[start Data lines]

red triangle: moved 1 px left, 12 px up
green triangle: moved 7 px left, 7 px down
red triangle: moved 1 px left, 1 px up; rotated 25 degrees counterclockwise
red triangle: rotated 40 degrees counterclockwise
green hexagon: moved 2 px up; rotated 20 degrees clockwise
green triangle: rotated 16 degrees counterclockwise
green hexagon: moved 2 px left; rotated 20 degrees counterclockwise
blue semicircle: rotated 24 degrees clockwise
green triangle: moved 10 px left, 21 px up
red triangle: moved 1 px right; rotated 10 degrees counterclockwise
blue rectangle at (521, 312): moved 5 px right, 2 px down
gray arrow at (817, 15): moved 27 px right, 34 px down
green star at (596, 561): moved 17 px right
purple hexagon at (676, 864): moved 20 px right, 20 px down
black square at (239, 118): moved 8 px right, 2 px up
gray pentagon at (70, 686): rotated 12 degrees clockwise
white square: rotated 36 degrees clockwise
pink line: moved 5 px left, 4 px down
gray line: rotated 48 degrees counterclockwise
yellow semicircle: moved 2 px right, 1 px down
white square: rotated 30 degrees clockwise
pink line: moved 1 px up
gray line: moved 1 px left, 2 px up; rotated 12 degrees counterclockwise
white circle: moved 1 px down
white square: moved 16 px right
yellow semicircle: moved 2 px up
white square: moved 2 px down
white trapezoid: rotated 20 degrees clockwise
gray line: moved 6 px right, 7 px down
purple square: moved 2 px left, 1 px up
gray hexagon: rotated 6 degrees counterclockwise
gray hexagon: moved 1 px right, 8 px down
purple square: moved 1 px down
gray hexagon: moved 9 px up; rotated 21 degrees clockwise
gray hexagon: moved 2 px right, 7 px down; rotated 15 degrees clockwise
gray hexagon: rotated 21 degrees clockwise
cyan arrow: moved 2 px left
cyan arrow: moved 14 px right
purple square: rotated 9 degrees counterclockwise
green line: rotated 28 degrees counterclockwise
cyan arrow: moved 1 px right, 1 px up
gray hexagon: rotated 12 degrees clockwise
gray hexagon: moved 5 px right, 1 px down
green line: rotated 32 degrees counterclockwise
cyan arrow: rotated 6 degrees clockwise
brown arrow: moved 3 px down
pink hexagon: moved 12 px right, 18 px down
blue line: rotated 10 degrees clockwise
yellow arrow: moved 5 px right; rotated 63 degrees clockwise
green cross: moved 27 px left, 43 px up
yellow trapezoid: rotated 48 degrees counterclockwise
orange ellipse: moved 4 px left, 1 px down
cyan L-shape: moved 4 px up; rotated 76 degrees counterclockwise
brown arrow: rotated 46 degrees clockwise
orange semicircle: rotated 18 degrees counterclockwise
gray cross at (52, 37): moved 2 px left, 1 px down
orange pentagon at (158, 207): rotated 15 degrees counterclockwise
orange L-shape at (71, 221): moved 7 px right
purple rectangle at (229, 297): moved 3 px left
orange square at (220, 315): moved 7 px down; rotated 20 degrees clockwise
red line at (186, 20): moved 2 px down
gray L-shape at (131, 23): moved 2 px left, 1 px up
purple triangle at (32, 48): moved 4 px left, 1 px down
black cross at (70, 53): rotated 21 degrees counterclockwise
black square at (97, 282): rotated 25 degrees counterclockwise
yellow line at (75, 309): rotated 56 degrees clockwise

[end Data lines]

§ Your instructions
Copy out the entries word for word from the first line through the line containing "white square: rotated 36 degrees clockwise", including both of those lines.

§ Solution to this task
red triangle: moved 1 px left, 12 px up
green triangle: moved 7 px left, 7 px down
red triangle: moved 1 px left, 1 px up; rotated 25 degrees counterclockwise
red triangle: rotated 40 degrees counterclockwise
green hexagon: moved 2 px up; rotated 20 degrees clockwise
green triangle: rotated 16 degrees counterclockwise
green hexagon: moved 2 px left; rotated 20 degrees counterclockwise
blue semicircle: rotated 24 degrees clockwise
green triangle: moved 10 px left, 21 px up
red triangle: moved 1 px right; rotated 10 degrees counterclockwise
blue rectangle at (521, 312): moved 5 px right, 2 px down
gray arrow at (817, 15): moved 27 px right, 34 px down
green star at (596, 561): moved 17 px right
purple hexagon at (676, 864): moved 20 px right, 20 px down
black square at (239, 118): moved 8 px right, 2 px up
gray pentagon at (70, 686): rotated 12 degrees clockwise
white square: rotated 36 degrees clockwise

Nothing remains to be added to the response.